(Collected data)
□ □ □

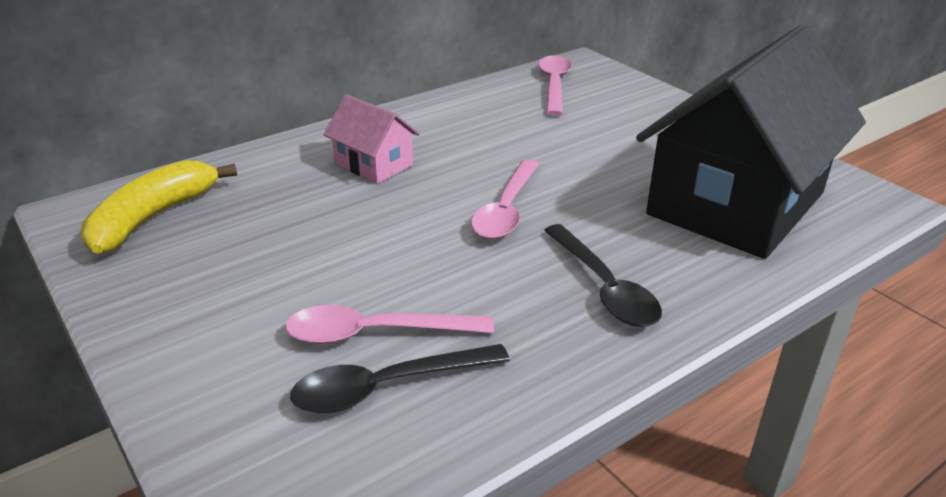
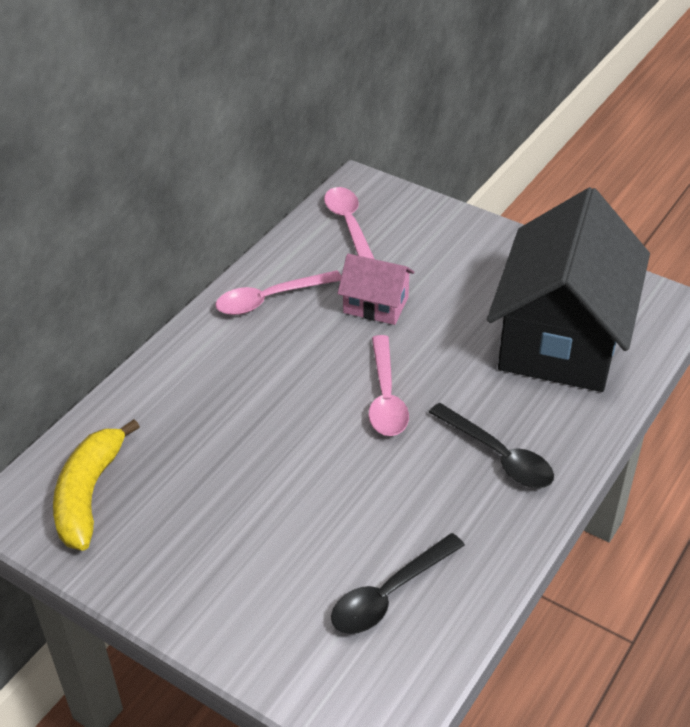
camera: 20 degrees left, 10 degrees up
(373, 164) = (243, 375): pink house -> pink house (376, 305)
(374, 333) = (352, 551): pink spoon -> pink spoon (269, 299)

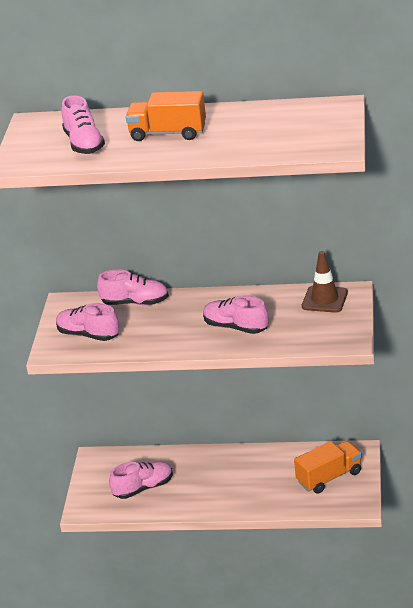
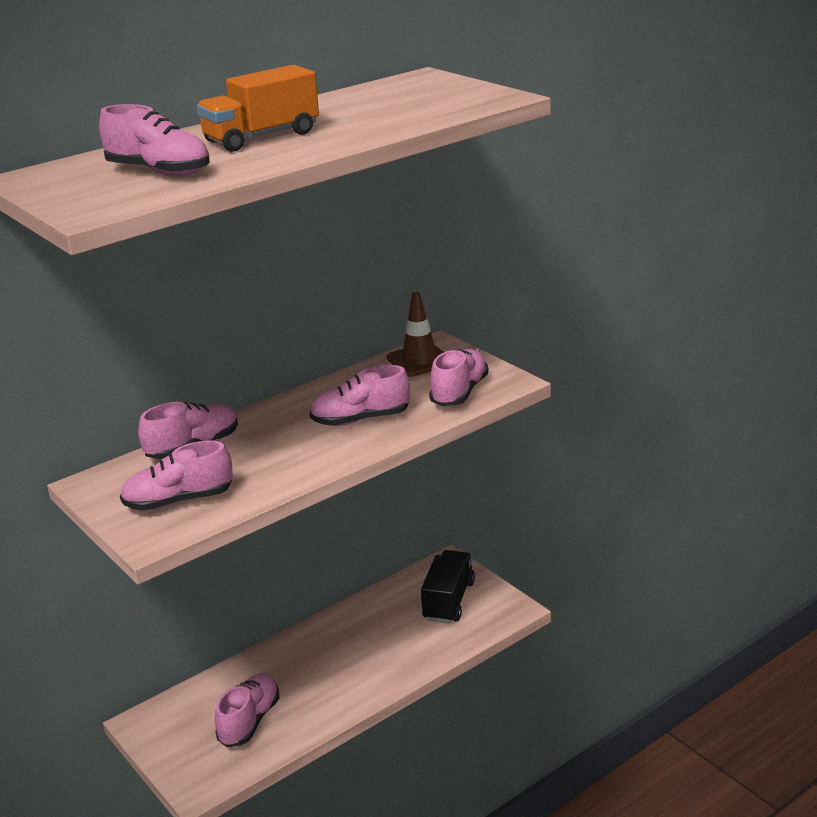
camera: 45 degrees left, 5 degrees down
(312, 335) = (459, 392): none -> pink shoe
(329, 477) = (448, 601): orange truck -> black truck

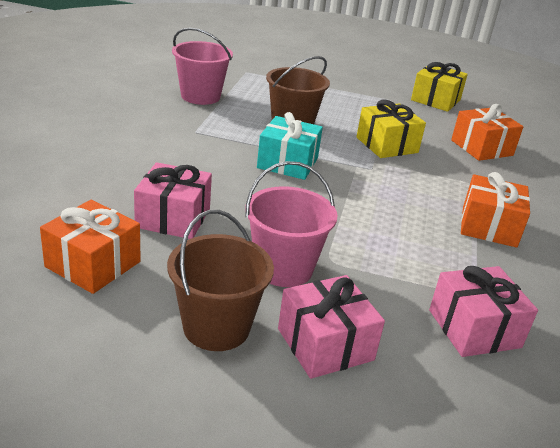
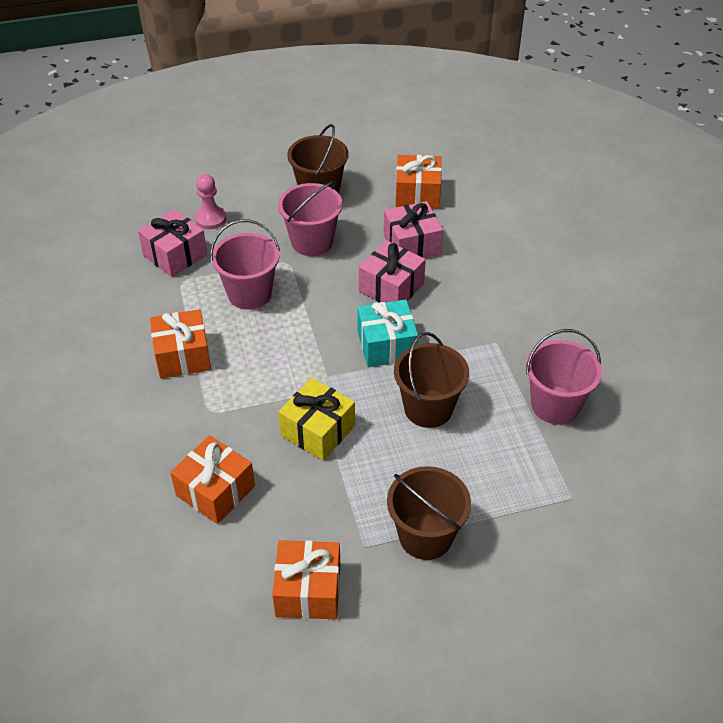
camera: 155 degrees right, 15 degrees up
(325, 344) = (257, 208): pink gift -> pink gift (391, 287)
(349, 90) = (425, 536): none -> brown bucket
(394, 248) = (249, 293): none -> pink bucket
(404, 359) = (210, 219): none -> pink pawn
(435, 100) = (308, 590): yellow gift -> orange gift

□ □ □

An exact copy of every entry above is required, without the pictures.

Answer for this exercise -
camera: 20 degrees left, 10 degrees up
(373, 164) = (243, 375): pink house -> pink house (376, 305)
(374, 333) = (352, 551): pink spoon -> pink spoon (269, 299)

camera: 45 degrees left, 5 degrees down
(312, 335) = (459, 392): none -> pink shoe
(329, 477) = (448, 601): orange truck -> black truck

camera: 155 degrees right, 15 degrees up
(325, 344) = (257, 208): pink gift -> pink gift (391, 287)
(349, 90) = (425, 536): none -> brown bucket
(394, 248) = (249, 293): none -> pink bucket
(404, 359) = (210, 219): none -> pink pawn
(435, 100) = (308, 590): yellow gift -> orange gift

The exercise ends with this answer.